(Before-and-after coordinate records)
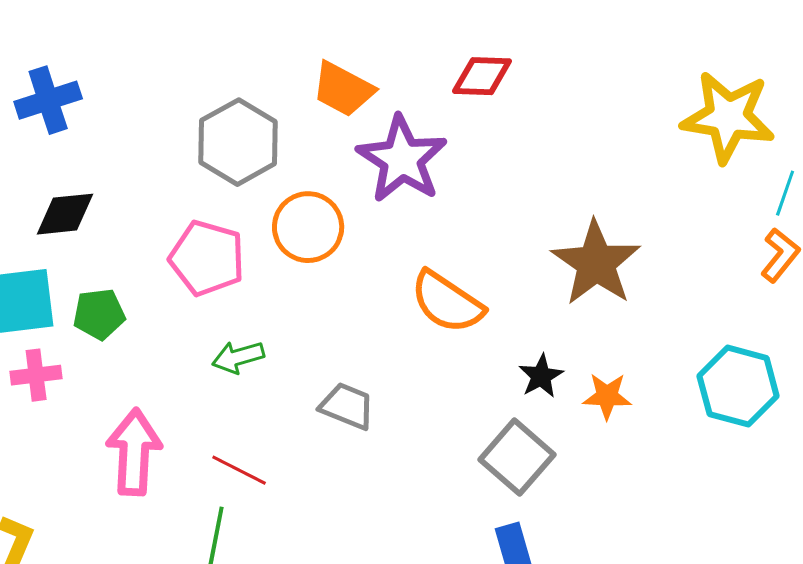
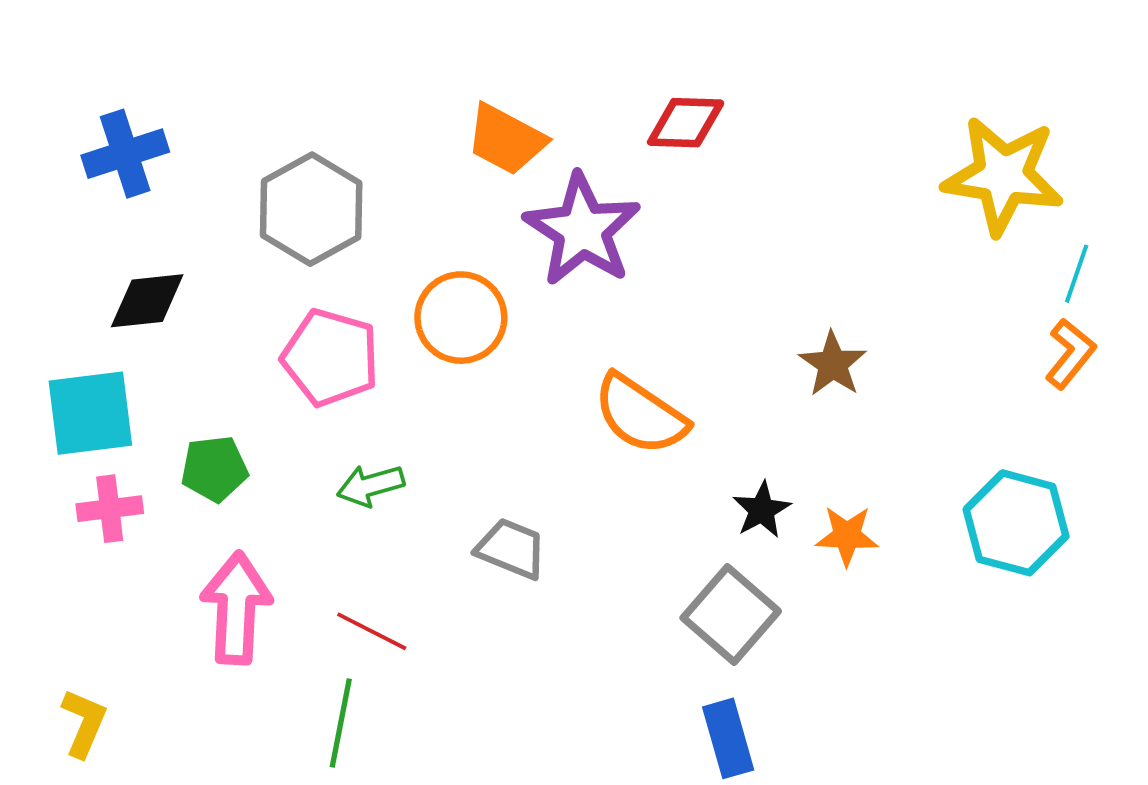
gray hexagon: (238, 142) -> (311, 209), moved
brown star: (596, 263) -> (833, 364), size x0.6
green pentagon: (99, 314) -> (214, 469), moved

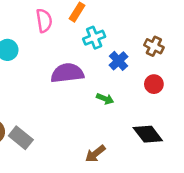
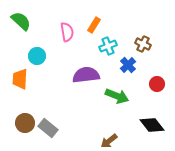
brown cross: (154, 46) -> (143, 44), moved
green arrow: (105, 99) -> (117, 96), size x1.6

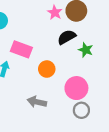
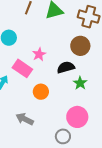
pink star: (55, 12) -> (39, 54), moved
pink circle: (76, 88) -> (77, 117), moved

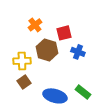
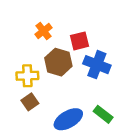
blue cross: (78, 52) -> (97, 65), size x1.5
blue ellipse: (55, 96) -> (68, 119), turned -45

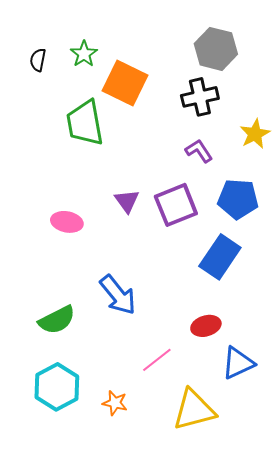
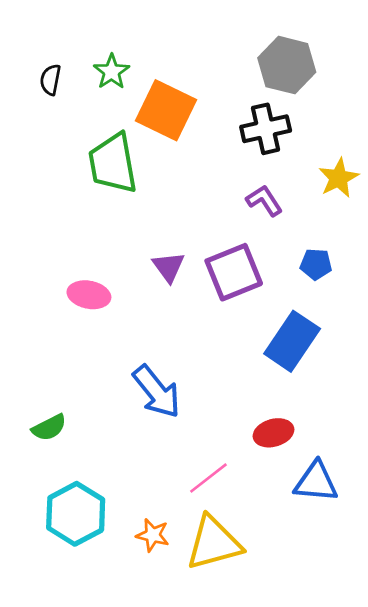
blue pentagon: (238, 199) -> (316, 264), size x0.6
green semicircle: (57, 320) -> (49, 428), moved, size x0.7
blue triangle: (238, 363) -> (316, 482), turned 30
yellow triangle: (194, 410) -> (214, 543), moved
==
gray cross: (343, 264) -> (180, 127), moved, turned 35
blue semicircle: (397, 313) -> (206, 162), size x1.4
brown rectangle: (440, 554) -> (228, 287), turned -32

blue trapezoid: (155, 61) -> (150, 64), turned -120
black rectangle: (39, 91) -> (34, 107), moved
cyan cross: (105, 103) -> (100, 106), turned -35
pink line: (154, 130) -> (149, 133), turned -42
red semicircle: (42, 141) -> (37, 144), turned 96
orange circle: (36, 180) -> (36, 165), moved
---
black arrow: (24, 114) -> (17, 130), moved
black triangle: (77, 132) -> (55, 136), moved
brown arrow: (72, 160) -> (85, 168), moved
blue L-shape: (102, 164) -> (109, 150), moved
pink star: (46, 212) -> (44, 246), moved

Work instruction »
Copy out, exactly and alone, the lines of the entries above between the ones holding "black rectangle: (39, 91) -> (34, 107), moved" and "orange circle: (36, 180) -> (36, 165), moved", inclusive.

Answer section »
black rectangle: (39, 91) -> (34, 107), moved
cyan cross: (105, 103) -> (100, 106), turned -35
pink line: (154, 130) -> (149, 133), turned -42
red semicircle: (42, 141) -> (37, 144), turned 96
orange circle: (36, 180) -> (36, 165), moved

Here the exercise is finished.